====== Input ======

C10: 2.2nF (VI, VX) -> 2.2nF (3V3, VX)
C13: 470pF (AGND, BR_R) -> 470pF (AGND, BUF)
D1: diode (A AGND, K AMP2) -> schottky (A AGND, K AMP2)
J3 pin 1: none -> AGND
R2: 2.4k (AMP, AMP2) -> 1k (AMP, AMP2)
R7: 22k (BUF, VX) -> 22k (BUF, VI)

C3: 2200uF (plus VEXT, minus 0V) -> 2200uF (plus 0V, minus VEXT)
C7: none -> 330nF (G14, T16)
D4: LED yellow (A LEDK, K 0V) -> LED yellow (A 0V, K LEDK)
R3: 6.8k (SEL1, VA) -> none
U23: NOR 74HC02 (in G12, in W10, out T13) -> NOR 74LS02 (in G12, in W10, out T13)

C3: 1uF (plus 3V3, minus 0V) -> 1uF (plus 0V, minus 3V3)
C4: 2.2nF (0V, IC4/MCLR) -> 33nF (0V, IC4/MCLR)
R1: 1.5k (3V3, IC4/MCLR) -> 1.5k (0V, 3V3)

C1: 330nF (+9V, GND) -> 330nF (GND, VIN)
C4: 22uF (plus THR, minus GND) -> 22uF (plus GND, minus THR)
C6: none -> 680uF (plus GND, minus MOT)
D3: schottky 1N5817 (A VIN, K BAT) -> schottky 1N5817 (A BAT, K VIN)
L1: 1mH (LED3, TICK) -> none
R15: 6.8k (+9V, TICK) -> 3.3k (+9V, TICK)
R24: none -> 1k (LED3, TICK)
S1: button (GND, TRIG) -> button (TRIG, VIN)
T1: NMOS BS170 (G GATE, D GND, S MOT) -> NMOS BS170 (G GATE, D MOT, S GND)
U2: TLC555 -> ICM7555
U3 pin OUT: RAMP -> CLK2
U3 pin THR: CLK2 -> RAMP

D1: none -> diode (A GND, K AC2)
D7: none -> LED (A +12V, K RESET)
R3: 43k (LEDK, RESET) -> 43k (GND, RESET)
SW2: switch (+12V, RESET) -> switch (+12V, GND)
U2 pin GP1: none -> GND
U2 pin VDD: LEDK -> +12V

======

▶ _Exercise brief_:
If a line above holds the word "diode", copy it.

▶ _Response to this task_:
D1: diode (A AGND, K AMP2) -> schottky (A AGND, K AMP2)
D1: none -> diode (A GND, K AC2)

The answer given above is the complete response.